Aim of the task = Rewrite the records below, changing "center" to "middle" and keeping everything else the same. Leave out the pictures.

Supplied material =
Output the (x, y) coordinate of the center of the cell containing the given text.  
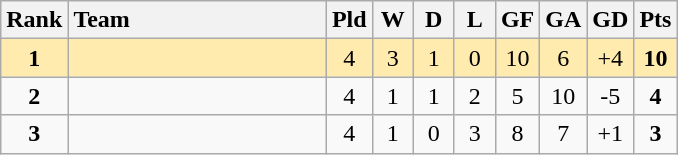
-5 (610, 96)
GA (564, 20)
Pts (656, 20)
GF (517, 20)
D (434, 20)
5 (517, 96)
Pld (349, 20)
L (474, 20)
6 (564, 58)
W (392, 20)
Rank (34, 20)
+1 (610, 134)
Team (198, 20)
GD (610, 20)
+4 (610, 58)
7 (564, 134)
8 (517, 134)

Task response =
Output the (x, y) coordinate of the middle of the cell containing the given text.  
-5 (610, 96)
GA (564, 20)
Pts (656, 20)
GF (517, 20)
D (434, 20)
5 (517, 96)
Pld (349, 20)
L (474, 20)
6 (564, 58)
W (392, 20)
Rank (34, 20)
+1 (610, 134)
Team (198, 20)
GD (610, 20)
+4 (610, 58)
7 (564, 134)
8 (517, 134)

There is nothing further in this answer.